Aim of the task
Give again the lines from the line with "none -> pink brick G7 level 1" to the last line of the records, exactly and in full. Do not carry over any pictures.

Data to process
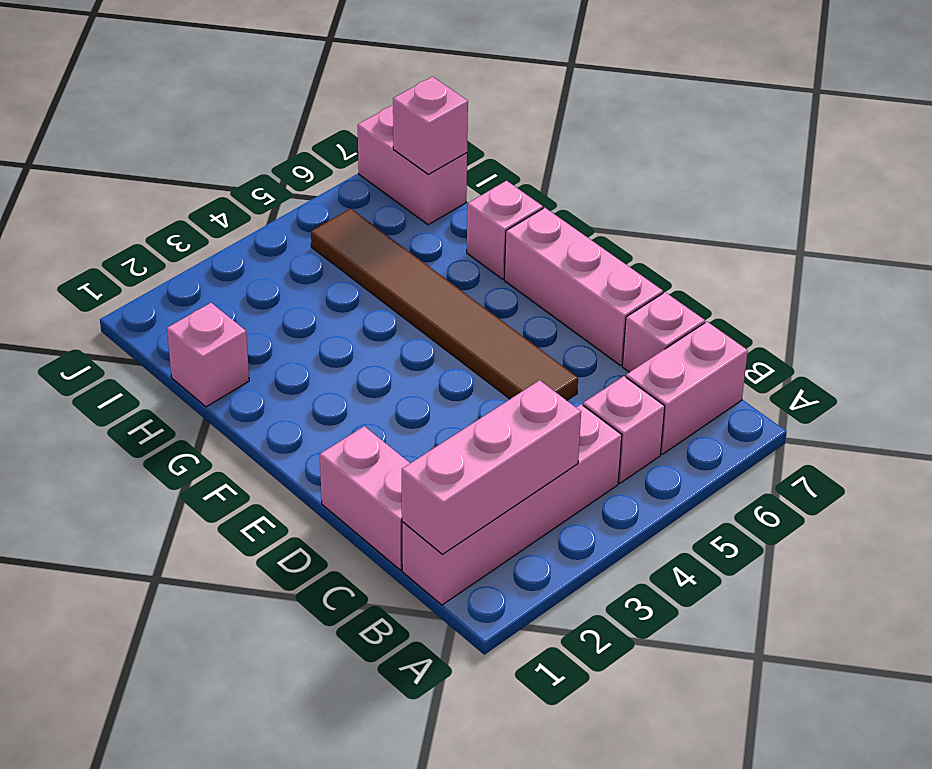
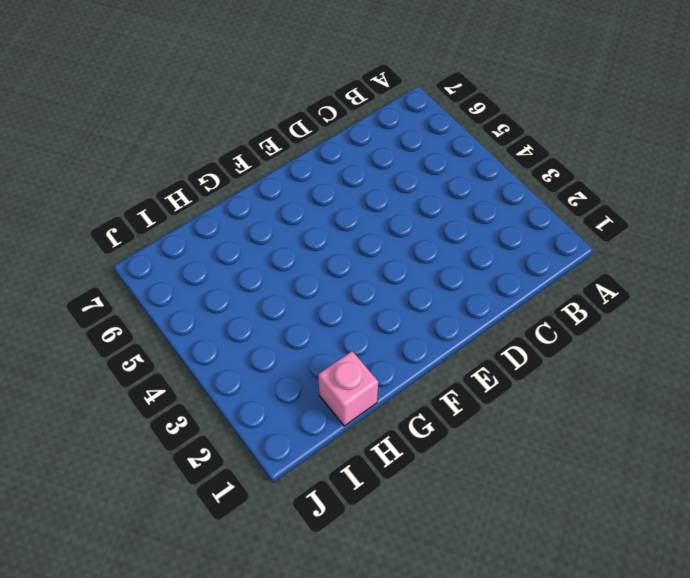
none -> pink brick B1:B4 level 1
none -> pink brick B5 level 1
none -> pink brick B6:B7 level 1

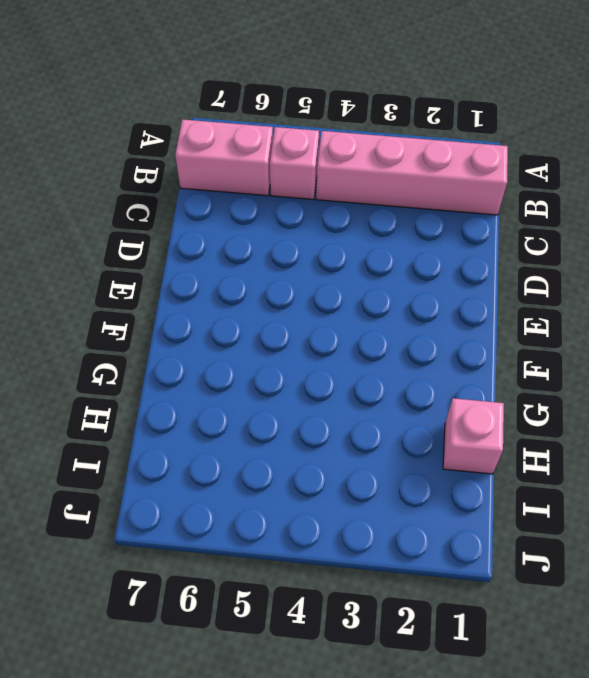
none -> pink brick C1:D1 level 1
none -> pink brick C7 level 1
none -> brown tile D5:I5 level 1

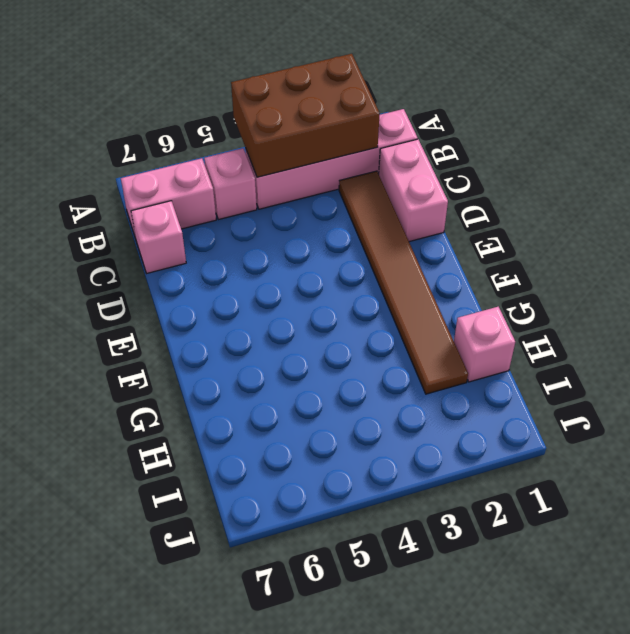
brown brick A2:B4 level 2 -> pink brick B1:B3 level 2
brown tile C2:H2 level 1 -> brown tile D5:I5 level 1
none -> pink brick D7:F7 level 1
none -> pink brick G7 level 1
none -> pink brick I7:J7 level 1

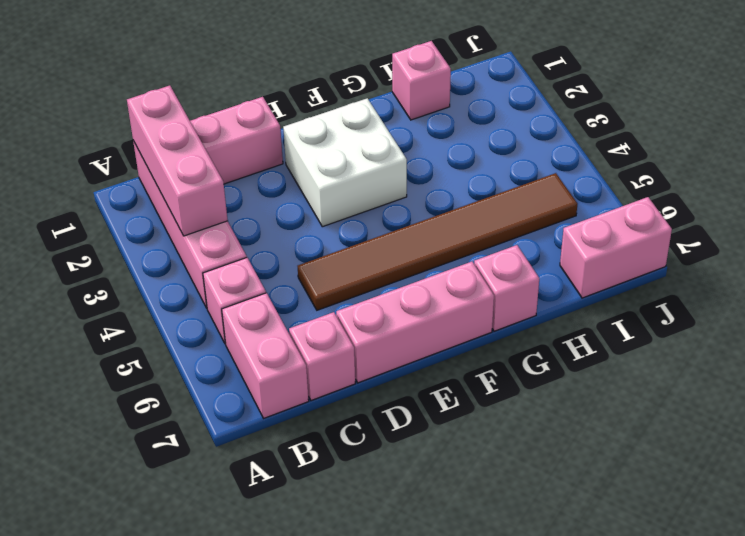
white brick E2:F3 level 1 -> none
none -> pink brick I7 level 2

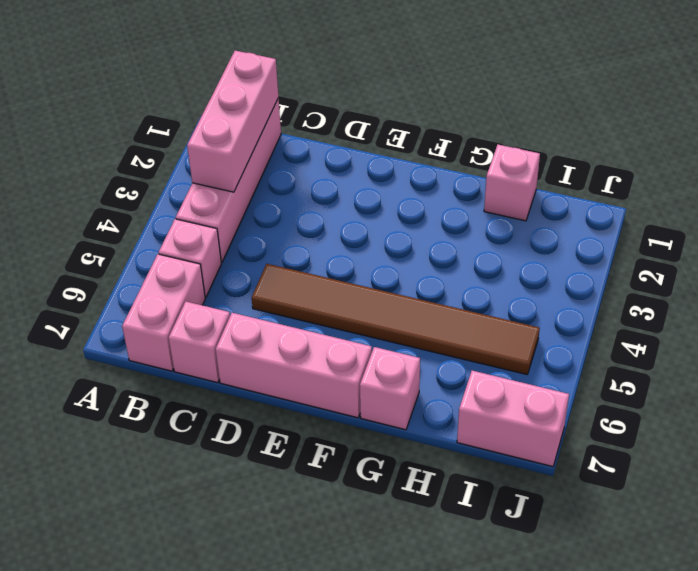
none -> pink brick C1:D1 level 1
none -> pink brick I7 level 2

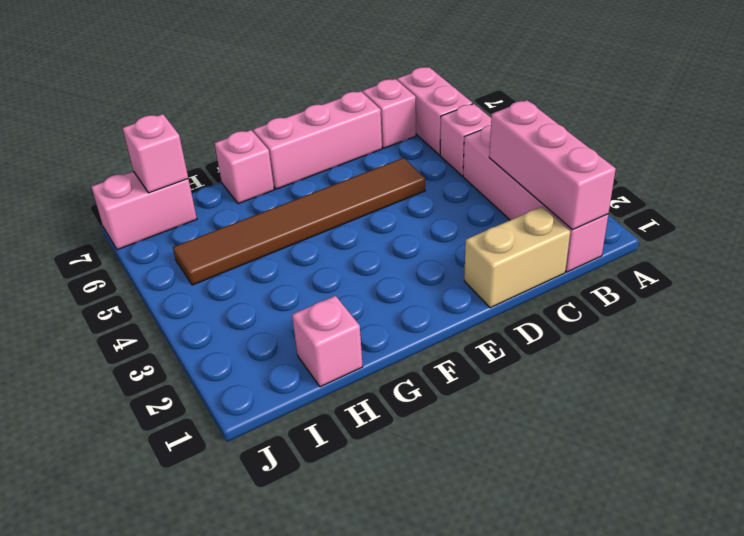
tan brick C1:D1 level 1 -> pink brick C1:D1 level 1

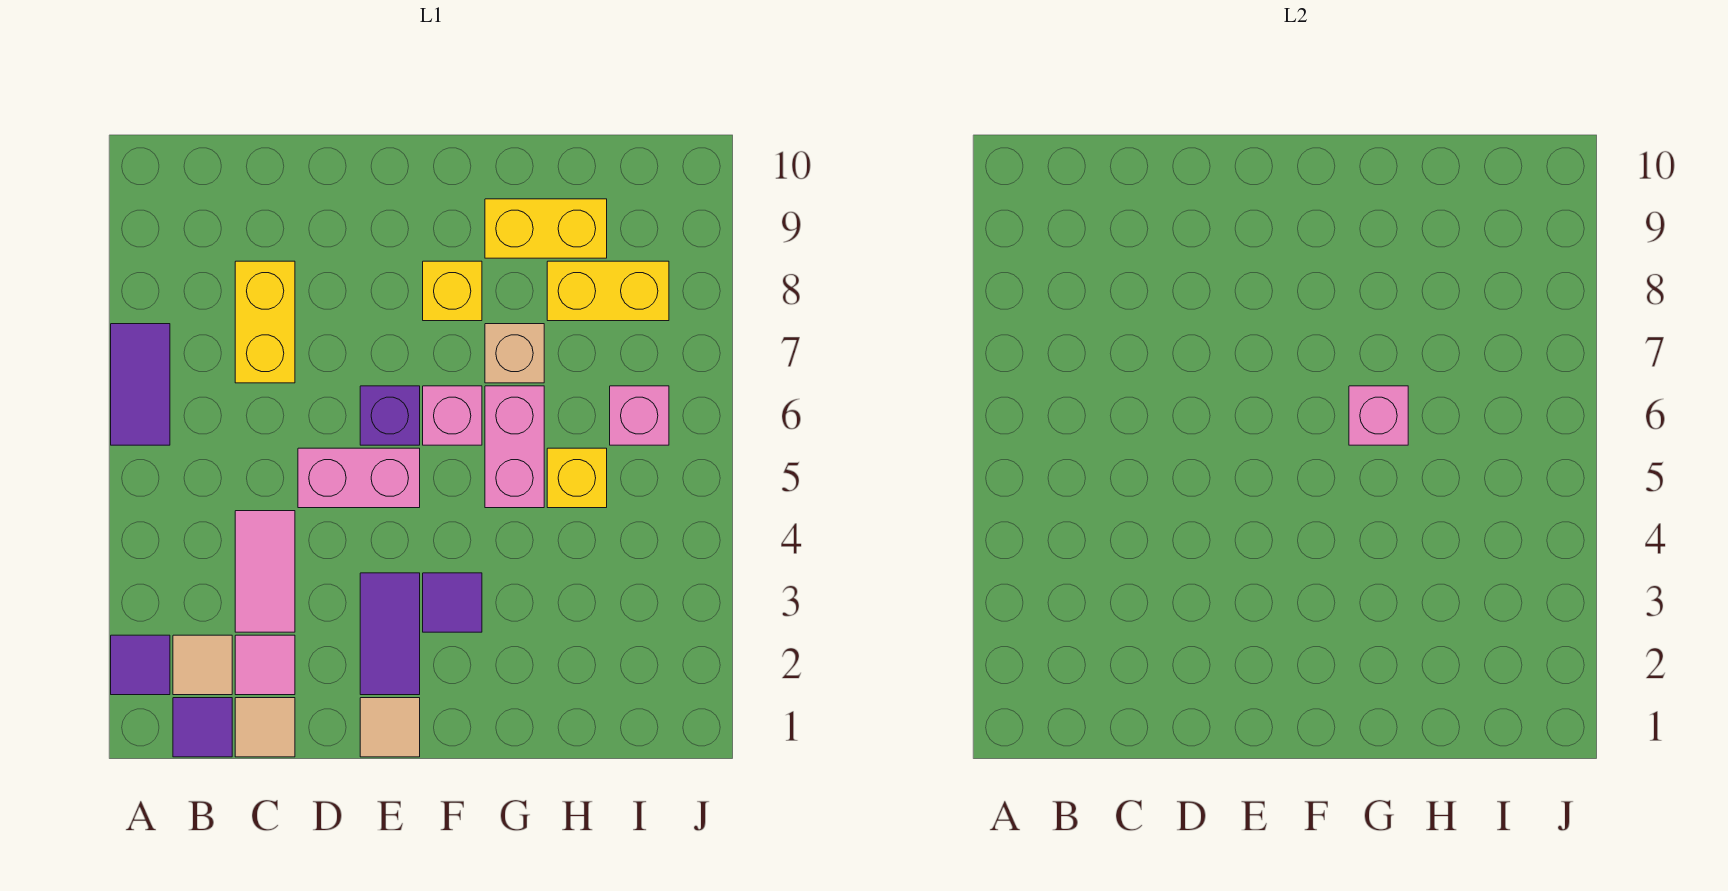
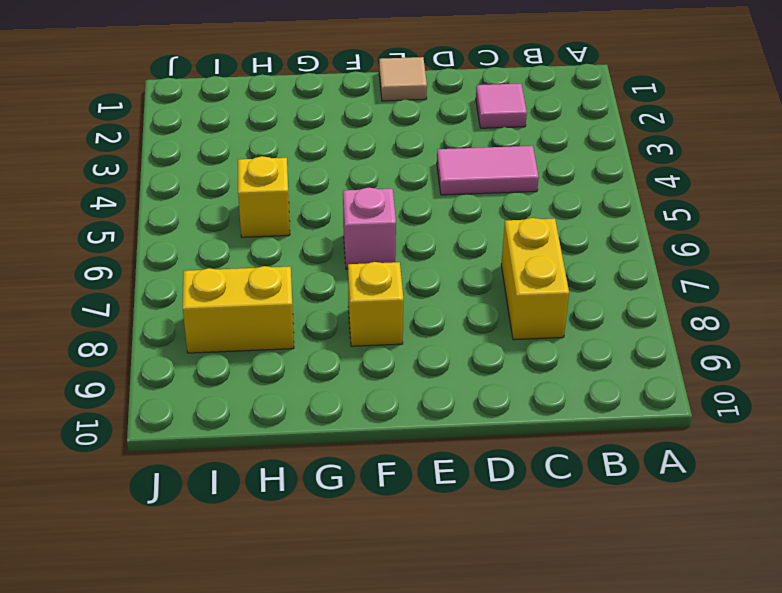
pink tile C4:D4 level 1 -> pink tile C3:C4 level 1
none -> purple tile A2 level 1
none -> purple tile A6:A7 level 1
none -> purple tile B1 level 1

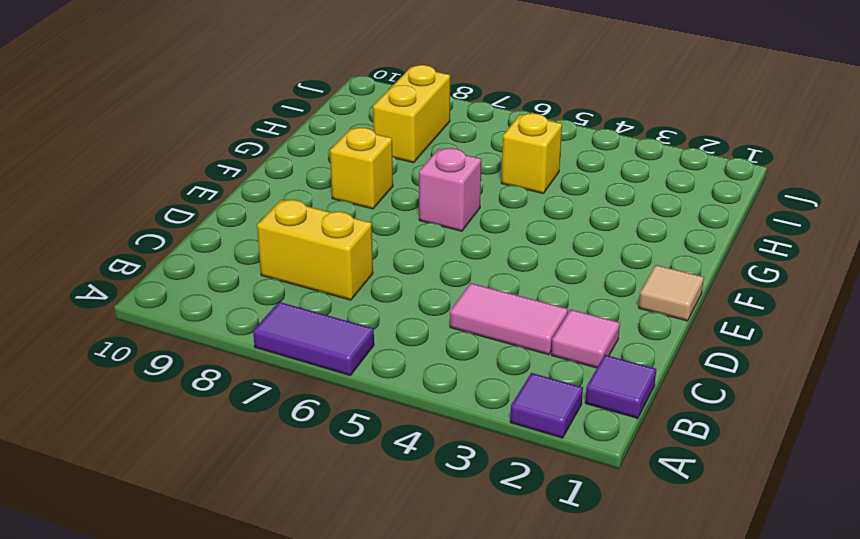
none -> tan tile B2 level 1
none -> tan tile C1 level 1
none -> pink brick D5:E5 level 1

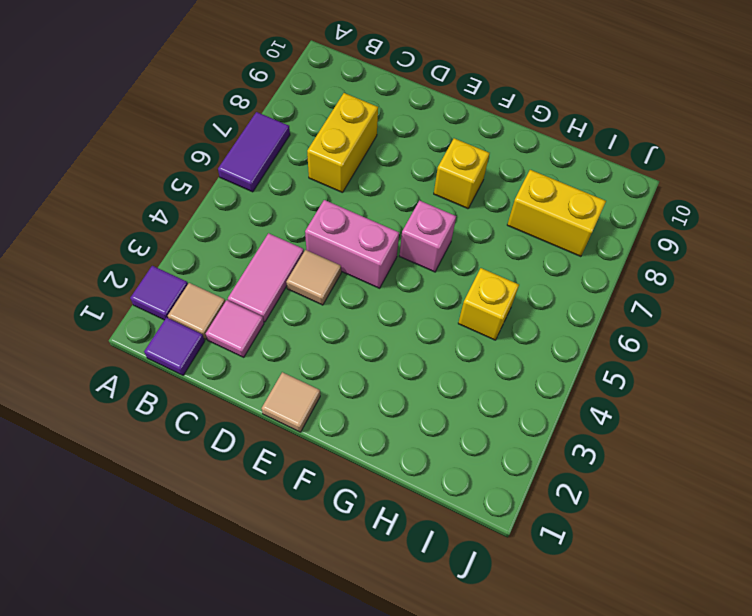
tan tile D4 level 1 -> tan tile C1 level 1
none -> purple tile E2:E3 level 1
none -> purple brick E6 level 1
none -> purple tile F3 level 1

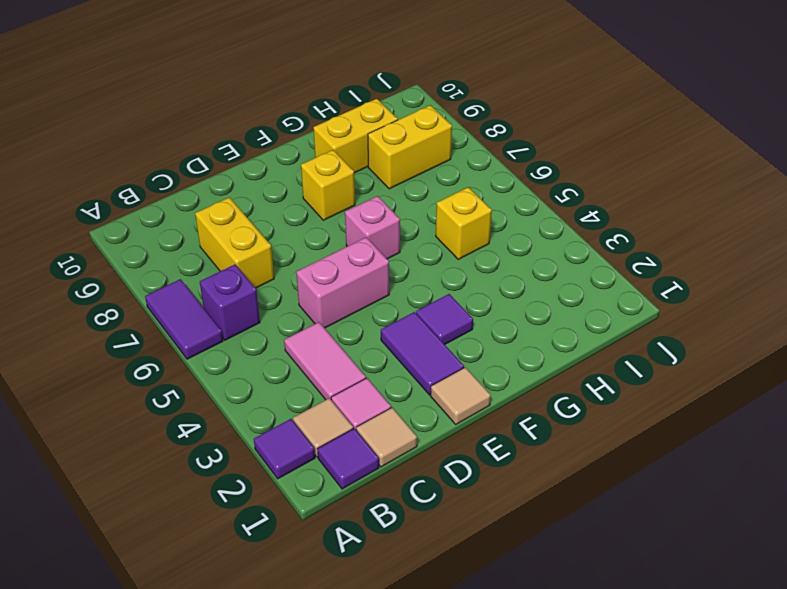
purple brick B6 level 1 -> purple brick E6 level 1
none -> pink brick G5:G6 level 1
none -> tan brick G7 level 1
none -> pink brick I6 level 1

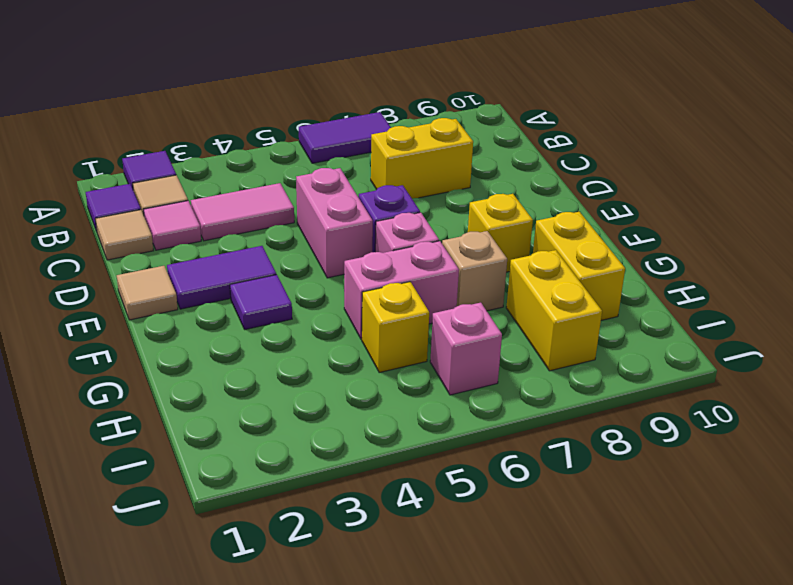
none -> pink brick G6 level 2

Answer space
none -> pink brick G7 level 1
none -> pink brick I7:J7 level 1

white brick E2:F3 level 1 -> none
none -> pink brick I7 level 2

none -> pink brick C1:D1 level 1
none -> pink brick I7 level 2

tan brick C1:D1 level 1 -> pink brick C1:D1 level 1

pink tile C4:D4 level 1 -> pink tile C3:C4 level 1
none -> purple tile A2 level 1
none -> purple tile A6:A7 level 1
none -> purple tile B1 level 1

none -> tan tile B2 level 1
none -> tan tile C1 level 1
none -> pink brick D5:E5 level 1

tan tile D4 level 1 -> tan tile C1 level 1
none -> purple tile E2:E3 level 1
none -> purple brick E6 level 1
none -> purple tile F3 level 1

purple brick B6 level 1 -> purple brick E6 level 1
none -> pink brick G5:G6 level 1
none -> tan brick G7 level 1
none -> pink brick I6 level 1

none -> pink brick G6 level 2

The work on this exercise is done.